[Records from a data source]

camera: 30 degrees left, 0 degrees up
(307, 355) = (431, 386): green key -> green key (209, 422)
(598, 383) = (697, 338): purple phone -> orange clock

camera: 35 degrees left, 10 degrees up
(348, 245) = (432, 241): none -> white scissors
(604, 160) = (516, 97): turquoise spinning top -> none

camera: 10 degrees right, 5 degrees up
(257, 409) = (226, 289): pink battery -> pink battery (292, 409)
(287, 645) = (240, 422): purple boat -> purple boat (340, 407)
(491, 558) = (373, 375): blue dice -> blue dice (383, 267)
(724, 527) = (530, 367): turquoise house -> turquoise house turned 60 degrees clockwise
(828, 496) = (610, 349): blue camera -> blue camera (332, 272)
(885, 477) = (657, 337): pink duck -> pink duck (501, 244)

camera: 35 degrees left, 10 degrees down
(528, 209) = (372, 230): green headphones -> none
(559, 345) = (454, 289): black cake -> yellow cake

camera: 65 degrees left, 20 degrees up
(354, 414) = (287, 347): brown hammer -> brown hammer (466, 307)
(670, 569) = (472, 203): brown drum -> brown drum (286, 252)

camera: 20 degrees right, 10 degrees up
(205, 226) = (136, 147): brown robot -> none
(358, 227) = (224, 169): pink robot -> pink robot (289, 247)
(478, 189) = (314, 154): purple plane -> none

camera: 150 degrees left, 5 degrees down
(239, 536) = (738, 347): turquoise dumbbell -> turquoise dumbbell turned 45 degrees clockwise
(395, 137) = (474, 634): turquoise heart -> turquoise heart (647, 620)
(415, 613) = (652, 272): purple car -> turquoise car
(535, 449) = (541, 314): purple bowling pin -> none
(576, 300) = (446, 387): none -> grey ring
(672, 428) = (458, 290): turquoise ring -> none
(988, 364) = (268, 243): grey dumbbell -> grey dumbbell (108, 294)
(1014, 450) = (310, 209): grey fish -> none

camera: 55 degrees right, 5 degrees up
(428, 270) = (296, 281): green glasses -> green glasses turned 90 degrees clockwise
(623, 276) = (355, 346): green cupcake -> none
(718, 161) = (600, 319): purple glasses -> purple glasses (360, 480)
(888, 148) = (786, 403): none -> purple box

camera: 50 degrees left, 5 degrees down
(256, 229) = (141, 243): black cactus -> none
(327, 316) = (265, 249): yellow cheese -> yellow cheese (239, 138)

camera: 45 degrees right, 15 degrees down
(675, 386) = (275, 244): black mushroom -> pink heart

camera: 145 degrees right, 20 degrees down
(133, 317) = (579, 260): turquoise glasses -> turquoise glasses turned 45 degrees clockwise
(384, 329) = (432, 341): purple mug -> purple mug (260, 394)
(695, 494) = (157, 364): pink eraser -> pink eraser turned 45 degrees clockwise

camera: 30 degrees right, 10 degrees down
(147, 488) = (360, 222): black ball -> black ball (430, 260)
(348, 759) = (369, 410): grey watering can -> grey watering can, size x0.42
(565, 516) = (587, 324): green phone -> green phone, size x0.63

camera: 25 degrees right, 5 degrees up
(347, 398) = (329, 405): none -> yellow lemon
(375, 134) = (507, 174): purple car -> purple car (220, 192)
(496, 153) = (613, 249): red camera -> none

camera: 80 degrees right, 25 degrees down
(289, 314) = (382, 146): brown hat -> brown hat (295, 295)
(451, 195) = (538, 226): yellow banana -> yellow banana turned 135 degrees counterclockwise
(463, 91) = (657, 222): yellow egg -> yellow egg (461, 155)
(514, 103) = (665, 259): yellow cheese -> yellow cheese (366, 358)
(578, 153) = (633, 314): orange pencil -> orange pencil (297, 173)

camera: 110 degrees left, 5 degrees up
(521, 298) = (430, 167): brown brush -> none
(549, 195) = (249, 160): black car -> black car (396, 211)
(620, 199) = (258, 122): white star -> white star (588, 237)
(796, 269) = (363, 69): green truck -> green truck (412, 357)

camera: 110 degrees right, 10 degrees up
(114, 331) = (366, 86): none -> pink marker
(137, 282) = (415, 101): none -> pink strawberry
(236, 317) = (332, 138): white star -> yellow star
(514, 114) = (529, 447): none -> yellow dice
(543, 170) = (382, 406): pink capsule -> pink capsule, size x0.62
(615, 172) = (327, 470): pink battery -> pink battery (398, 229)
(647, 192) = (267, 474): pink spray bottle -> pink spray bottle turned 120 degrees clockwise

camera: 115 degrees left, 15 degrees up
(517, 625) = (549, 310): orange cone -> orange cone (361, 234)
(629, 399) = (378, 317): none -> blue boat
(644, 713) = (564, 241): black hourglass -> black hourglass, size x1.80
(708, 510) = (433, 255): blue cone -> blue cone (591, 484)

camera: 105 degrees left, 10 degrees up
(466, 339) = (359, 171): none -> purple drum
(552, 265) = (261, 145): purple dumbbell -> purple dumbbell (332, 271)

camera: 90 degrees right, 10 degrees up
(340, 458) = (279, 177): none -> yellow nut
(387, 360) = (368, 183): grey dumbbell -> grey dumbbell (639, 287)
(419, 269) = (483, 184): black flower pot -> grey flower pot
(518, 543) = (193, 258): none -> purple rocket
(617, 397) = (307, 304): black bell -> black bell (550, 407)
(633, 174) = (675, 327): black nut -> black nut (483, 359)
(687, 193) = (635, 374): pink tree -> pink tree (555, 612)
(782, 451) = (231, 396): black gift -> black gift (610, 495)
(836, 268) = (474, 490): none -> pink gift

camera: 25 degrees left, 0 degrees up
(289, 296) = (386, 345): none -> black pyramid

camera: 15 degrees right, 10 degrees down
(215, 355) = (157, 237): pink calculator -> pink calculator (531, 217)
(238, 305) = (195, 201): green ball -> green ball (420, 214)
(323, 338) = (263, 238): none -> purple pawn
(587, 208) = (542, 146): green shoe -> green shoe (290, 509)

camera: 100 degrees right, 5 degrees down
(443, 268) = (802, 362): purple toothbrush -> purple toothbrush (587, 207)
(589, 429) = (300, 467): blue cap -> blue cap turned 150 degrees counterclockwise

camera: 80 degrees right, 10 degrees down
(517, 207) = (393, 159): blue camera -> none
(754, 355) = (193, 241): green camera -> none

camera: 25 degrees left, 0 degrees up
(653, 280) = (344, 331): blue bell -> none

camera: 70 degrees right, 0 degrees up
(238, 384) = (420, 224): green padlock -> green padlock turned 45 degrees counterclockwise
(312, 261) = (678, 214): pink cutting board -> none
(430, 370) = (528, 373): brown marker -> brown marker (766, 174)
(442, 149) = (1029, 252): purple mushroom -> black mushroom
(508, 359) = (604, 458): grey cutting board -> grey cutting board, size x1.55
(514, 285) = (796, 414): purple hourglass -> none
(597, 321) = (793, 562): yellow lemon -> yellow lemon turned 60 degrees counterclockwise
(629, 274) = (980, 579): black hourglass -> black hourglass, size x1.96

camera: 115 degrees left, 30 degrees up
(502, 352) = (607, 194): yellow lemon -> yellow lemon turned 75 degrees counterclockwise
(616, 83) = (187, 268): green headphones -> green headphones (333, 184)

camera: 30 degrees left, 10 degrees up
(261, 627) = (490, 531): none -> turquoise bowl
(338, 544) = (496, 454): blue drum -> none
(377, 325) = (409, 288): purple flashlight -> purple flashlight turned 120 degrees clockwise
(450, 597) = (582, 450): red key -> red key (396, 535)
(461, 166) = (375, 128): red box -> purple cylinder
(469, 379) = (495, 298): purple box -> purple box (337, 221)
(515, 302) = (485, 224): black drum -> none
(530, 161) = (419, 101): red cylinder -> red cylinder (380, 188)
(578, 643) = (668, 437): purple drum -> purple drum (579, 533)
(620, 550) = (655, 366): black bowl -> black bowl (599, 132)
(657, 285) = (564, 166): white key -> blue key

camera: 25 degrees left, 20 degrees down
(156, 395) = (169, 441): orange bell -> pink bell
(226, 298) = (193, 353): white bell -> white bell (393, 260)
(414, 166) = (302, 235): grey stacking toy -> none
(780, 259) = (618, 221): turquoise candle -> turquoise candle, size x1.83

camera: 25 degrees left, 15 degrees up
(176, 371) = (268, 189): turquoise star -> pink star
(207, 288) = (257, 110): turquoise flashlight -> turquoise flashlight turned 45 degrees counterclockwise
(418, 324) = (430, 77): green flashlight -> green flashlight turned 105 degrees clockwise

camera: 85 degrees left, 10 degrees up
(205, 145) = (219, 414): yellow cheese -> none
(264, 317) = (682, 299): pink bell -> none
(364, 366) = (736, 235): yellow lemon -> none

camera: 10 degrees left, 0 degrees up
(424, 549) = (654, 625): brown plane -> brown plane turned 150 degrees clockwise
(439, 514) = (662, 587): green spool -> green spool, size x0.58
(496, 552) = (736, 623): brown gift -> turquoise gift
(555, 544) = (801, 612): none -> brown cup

**Exercise:**
Check each line of the records above, and copy those that hold the word "cone".

**Final answer:**
(517, 625) = (549, 310): orange cone -> orange cone (361, 234)
(708, 510) = (433, 255): blue cone -> blue cone (591, 484)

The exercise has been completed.